What needs to be done
Transcribe the data that follows. Match it character for character.

[[ Entries supplied, beginning ]]

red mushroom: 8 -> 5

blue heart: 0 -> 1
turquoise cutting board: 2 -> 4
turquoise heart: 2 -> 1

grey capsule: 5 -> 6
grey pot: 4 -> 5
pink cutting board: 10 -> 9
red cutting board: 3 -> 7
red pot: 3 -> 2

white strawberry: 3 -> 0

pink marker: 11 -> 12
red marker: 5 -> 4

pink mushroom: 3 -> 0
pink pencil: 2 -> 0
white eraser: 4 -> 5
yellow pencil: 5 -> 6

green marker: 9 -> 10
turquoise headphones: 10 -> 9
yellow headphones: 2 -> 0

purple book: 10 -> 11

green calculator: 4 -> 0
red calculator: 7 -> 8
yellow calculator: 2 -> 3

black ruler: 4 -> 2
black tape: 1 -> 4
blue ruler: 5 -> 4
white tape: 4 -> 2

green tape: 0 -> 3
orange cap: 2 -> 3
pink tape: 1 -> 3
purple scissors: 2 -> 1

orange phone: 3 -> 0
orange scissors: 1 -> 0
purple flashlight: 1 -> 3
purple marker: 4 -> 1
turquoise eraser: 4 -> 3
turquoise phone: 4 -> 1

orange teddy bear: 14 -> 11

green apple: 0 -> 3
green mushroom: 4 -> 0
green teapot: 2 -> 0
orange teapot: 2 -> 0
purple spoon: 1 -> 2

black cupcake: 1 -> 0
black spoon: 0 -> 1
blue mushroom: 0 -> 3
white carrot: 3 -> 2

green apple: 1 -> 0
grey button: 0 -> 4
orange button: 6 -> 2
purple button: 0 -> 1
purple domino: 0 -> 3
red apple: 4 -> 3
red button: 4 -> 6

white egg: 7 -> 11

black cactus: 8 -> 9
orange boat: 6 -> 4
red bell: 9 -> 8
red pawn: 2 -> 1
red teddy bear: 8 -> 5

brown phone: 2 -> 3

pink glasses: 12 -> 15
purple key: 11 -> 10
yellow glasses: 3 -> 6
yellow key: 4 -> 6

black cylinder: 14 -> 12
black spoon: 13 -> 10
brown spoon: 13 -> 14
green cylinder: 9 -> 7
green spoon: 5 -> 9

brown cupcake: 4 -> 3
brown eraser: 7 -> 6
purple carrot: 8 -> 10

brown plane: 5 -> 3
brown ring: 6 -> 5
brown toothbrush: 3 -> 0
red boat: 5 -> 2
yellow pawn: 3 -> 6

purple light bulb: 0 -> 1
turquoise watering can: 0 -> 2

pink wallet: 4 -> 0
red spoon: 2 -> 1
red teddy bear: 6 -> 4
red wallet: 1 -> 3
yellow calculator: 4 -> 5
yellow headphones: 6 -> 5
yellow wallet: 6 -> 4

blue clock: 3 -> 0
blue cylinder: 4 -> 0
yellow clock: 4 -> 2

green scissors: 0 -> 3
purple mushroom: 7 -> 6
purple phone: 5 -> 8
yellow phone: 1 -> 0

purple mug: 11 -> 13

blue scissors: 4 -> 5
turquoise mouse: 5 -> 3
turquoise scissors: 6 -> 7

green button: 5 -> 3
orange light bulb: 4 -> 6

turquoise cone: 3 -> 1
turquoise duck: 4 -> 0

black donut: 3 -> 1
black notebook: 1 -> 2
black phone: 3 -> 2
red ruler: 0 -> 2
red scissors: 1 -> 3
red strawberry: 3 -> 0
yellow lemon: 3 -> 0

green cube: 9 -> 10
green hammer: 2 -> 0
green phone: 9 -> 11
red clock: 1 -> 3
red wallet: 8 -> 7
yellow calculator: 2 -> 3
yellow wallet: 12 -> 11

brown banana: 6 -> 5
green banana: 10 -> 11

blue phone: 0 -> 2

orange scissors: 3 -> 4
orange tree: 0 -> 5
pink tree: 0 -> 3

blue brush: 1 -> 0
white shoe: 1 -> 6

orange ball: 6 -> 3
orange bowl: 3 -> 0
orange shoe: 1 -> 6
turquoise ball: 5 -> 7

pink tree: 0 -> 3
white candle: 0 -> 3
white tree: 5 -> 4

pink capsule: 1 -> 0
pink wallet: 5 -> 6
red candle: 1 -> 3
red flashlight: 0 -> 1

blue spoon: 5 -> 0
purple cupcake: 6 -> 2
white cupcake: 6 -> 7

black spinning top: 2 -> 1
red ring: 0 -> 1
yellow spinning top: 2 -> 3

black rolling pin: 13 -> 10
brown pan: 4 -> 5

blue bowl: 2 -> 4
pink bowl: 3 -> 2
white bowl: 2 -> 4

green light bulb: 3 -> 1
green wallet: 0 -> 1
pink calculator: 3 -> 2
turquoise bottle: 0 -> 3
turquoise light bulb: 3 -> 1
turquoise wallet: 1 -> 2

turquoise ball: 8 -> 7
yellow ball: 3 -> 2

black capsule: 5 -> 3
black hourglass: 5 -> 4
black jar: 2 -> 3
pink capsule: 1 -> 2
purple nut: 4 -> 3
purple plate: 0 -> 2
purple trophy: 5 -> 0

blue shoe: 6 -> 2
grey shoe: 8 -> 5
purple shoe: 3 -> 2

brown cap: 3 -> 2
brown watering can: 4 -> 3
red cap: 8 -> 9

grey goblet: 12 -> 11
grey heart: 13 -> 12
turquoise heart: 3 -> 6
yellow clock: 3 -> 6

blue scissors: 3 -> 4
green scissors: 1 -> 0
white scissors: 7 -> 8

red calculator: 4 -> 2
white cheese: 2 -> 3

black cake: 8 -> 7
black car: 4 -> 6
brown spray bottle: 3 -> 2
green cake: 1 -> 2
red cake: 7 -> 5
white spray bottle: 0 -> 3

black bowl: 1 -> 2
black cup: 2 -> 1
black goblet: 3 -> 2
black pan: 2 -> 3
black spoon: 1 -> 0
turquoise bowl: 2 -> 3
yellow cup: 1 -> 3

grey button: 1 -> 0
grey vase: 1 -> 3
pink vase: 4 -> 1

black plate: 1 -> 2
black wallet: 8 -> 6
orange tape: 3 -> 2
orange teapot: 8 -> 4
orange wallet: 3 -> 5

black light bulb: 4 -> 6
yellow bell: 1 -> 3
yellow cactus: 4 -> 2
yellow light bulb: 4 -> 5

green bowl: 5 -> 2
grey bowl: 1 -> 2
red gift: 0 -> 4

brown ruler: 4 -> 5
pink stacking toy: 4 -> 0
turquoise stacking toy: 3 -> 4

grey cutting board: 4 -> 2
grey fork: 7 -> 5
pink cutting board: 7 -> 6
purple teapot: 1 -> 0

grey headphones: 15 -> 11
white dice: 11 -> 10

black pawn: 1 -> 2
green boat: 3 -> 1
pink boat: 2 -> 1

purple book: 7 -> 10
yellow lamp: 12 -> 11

[[ Entries supplied, end ]]

Exercise result
red mushroom: 8 -> 5

blue heart: 0 -> 1
turquoise cutting board: 2 -> 4
turquoise heart: 2 -> 1

grey capsule: 5 -> 6
grey pot: 4 -> 5
pink cutting board: 10 -> 9
red cutting board: 3 -> 7
red pot: 3 -> 2

white strawberry: 3 -> 0

pink marker: 11 -> 12
red marker: 5 -> 4

pink mushroom: 3 -> 0
pink pencil: 2 -> 0
white eraser: 4 -> 5
yellow pencil: 5 -> 6

green marker: 9 -> 10
turquoise headphones: 10 -> 9
yellow headphones: 2 -> 0

purple book: 10 -> 11

green calculator: 4 -> 0
red calculator: 7 -> 8
yellow calculator: 2 -> 3

black ruler: 4 -> 2
black tape: 1 -> 4
blue ruler: 5 -> 4
white tape: 4 -> 2

green tape: 0 -> 3
orange cap: 2 -> 3
pink tape: 1 -> 3
purple scissors: 2 -> 1

orange phone: 3 -> 0
orange scissors: 1 -> 0
purple flashlight: 1 -> 3
purple marker: 4 -> 1
turquoise eraser: 4 -> 3
turquoise phone: 4 -> 1

orange teddy bear: 14 -> 11

green apple: 0 -> 3
green mushroom: 4 -> 0
green teapot: 2 -> 0
orange teapot: 2 -> 0
purple spoon: 1 -> 2

black cupcake: 1 -> 0
black spoon: 0 -> 1
blue mushroom: 0 -> 3
white carrot: 3 -> 2

green apple: 1 -> 0
grey button: 0 -> 4
orange button: 6 -> 2
purple button: 0 -> 1
purple domino: 0 -> 3
red apple: 4 -> 3
red button: 4 -> 6

white egg: 7 -> 11

black cactus: 8 -> 9
orange boat: 6 -> 4
red bell: 9 -> 8
red pawn: 2 -> 1
red teddy bear: 8 -> 5

brown phone: 2 -> 3

pink glasses: 12 -> 15
purple key: 11 -> 10
yellow glasses: 3 -> 6
yellow key: 4 -> 6

black cylinder: 14 -> 12
black spoon: 13 -> 10
brown spoon: 13 -> 14
green cylinder: 9 -> 7
green spoon: 5 -> 9

brown cupcake: 4 -> 3
brown eraser: 7 -> 6
purple carrot: 8 -> 10

brown plane: 5 -> 3
brown ring: 6 -> 5
brown toothbrush: 3 -> 0
red boat: 5 -> 2
yellow pawn: 3 -> 6

purple light bulb: 0 -> 1
turquoise watering can: 0 -> 2

pink wallet: 4 -> 0
red spoon: 2 -> 1
red teddy bear: 6 -> 4
red wallet: 1 -> 3
yellow calculator: 4 -> 5
yellow headphones: 6 -> 5
yellow wallet: 6 -> 4

blue clock: 3 -> 0
blue cylinder: 4 -> 0
yellow clock: 4 -> 2

green scissors: 0 -> 3
purple mushroom: 7 -> 6
purple phone: 5 -> 8
yellow phone: 1 -> 0

purple mug: 11 -> 13

blue scissors: 4 -> 5
turquoise mouse: 5 -> 3
turquoise scissors: 6 -> 7

green button: 5 -> 3
orange light bulb: 4 -> 6

turquoise cone: 3 -> 1
turquoise duck: 4 -> 0

black donut: 3 -> 1
black notebook: 1 -> 2
black phone: 3 -> 2
red ruler: 0 -> 2
red scissors: 1 -> 3
red strawberry: 3 -> 0
yellow lemon: 3 -> 0

green cube: 9 -> 10
green hammer: 2 -> 0
green phone: 9 -> 11
red clock: 1 -> 3
red wallet: 8 -> 7
yellow calculator: 2 -> 3
yellow wallet: 12 -> 11

brown banana: 6 -> 5
green banana: 10 -> 11

blue phone: 0 -> 2

orange scissors: 3 -> 4
orange tree: 0 -> 5
pink tree: 0 -> 3

blue brush: 1 -> 0
white shoe: 1 -> 6

orange ball: 6 -> 3
orange bowl: 3 -> 0
orange shoe: 1 -> 6
turquoise ball: 5 -> 7

pink tree: 0 -> 3
white candle: 0 -> 3
white tree: 5 -> 4

pink capsule: 1 -> 0
pink wallet: 5 -> 6
red candle: 1 -> 3
red flashlight: 0 -> 1

blue spoon: 5 -> 0
purple cupcake: 6 -> 2
white cupcake: 6 -> 7

black spinning top: 2 -> 1
red ring: 0 -> 1
yellow spinning top: 2 -> 3

black rolling pin: 13 -> 10
brown pan: 4 -> 5

blue bowl: 2 -> 4
pink bowl: 3 -> 2
white bowl: 2 -> 4

green light bulb: 3 -> 1
green wallet: 0 -> 1
pink calculator: 3 -> 2
turquoise bottle: 0 -> 3
turquoise light bulb: 3 -> 1
turquoise wallet: 1 -> 2

turquoise ball: 8 -> 7
yellow ball: 3 -> 2

black capsule: 5 -> 3
black hourglass: 5 -> 4
black jar: 2 -> 3
pink capsule: 1 -> 2
purple nut: 4 -> 3
purple plate: 0 -> 2
purple trophy: 5 -> 0

blue shoe: 6 -> 2
grey shoe: 8 -> 5
purple shoe: 3 -> 2

brown cap: 3 -> 2
brown watering can: 4 -> 3
red cap: 8 -> 9

grey goblet: 12 -> 11
grey heart: 13 -> 12
turquoise heart: 3 -> 6
yellow clock: 3 -> 6

blue scissors: 3 -> 4
green scissors: 1 -> 0
white scissors: 7 -> 8

red calculator: 4 -> 2
white cheese: 2 -> 3

black cake: 8 -> 7
black car: 4 -> 6
brown spray bottle: 3 -> 2
green cake: 1 -> 2
red cake: 7 -> 5
white spray bottle: 0 -> 3

black bowl: 1 -> 2
black cup: 2 -> 1
black goblet: 3 -> 2
black pan: 2 -> 3
black spoon: 1 -> 0
turquoise bowl: 2 -> 3
yellow cup: 1 -> 3

grey button: 1 -> 0
grey vase: 1 -> 3
pink vase: 4 -> 1

black plate: 1 -> 2
black wallet: 8 -> 6
orange tape: 3 -> 2
orange teapot: 8 -> 4
orange wallet: 3 -> 5

black light bulb: 4 -> 6
yellow bell: 1 -> 3
yellow cactus: 4 -> 2
yellow light bulb: 4 -> 5

green bowl: 5 -> 2
grey bowl: 1 -> 2
red gift: 0 -> 4

brown ruler: 4 -> 5
pink stacking toy: 4 -> 0
turquoise stacking toy: 3 -> 4

grey cutting board: 4 -> 2
grey fork: 7 -> 5
pink cutting board: 7 -> 6
purple teapot: 1 -> 0

grey headphones: 15 -> 11
white dice: 11 -> 10

black pawn: 1 -> 2
green boat: 3 -> 1
pink boat: 2 -> 1

purple book: 7 -> 10
yellow lamp: 12 -> 11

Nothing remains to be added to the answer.